**WHAT TO DO:** Transcribe the lines of the records starting with the one that has "white plate A8:B8" in it and ending with the last, and transcribe nothing else.

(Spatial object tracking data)
----------------------------------------

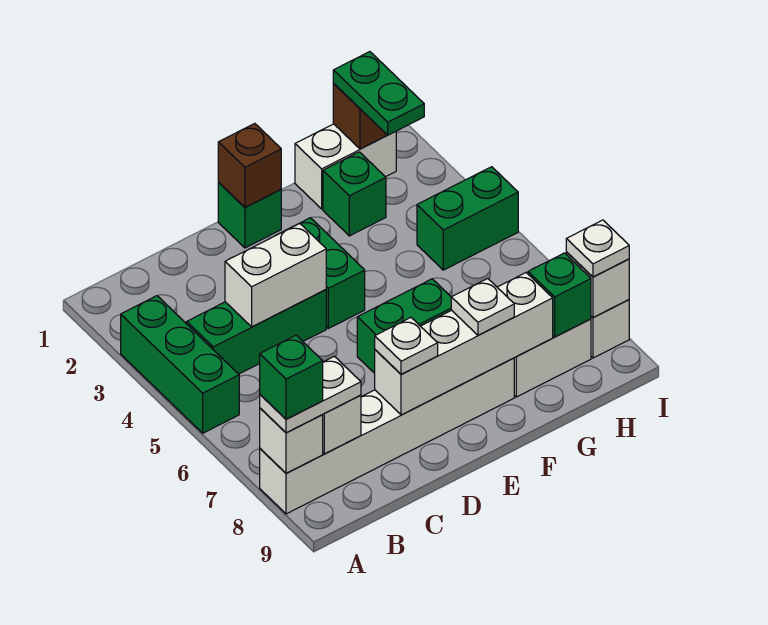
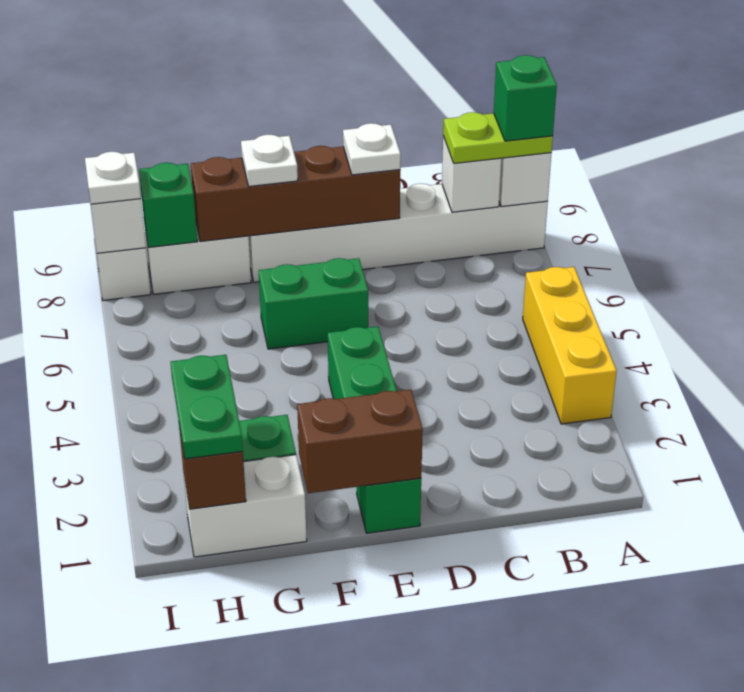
green brick A3:A5 level 1 -> yellow brick A3:A5 level 1
white plate A8:B8 level 3 -> lime plate A8:B8 level 3
green brick B4:D4 level 1 -> none
white brick C4:D4 level 2 -> none
white brick D8:G8 level 2 -> brown brick D8:G8 level 2
brown brick E1 level 2 -> brown brick E1:F1 level 2
green brick H4:I4 level 1 -> none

----------------------------------------

**RESULT:**
white plate A8:B8 level 3 -> lime plate A8:B8 level 3
green brick B4:D4 level 1 -> none
white brick C4:D4 level 2 -> none
white brick D8:G8 level 2 -> brown brick D8:G8 level 2
brown brick E1 level 2 -> brown brick E1:F1 level 2
green brick H4:I4 level 1 -> none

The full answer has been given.